_REQUIRED ACTION_: Could you give back every record below exactly, leaving out the pictures?

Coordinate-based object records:
-------

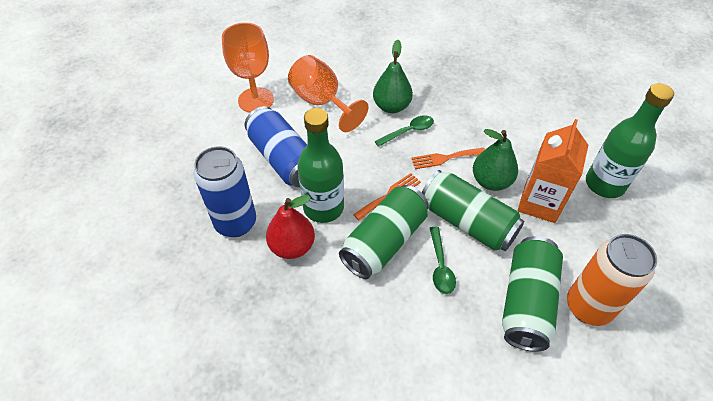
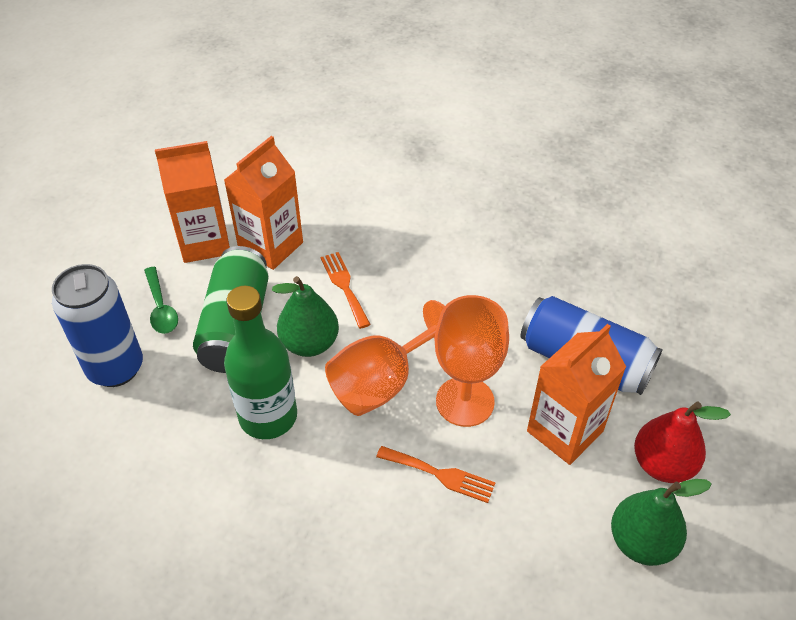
green bottle: 2 -> 1
green can: 3 -> 1
green spoon: 2 -> 1
orange can: 1 -> 0
orange carton: 1 -> 3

-------

_ANSWER AREA_:
green bottle: 2 -> 1
green can: 3 -> 1
green spoon: 2 -> 1
orange can: 1 -> 0
orange carton: 1 -> 3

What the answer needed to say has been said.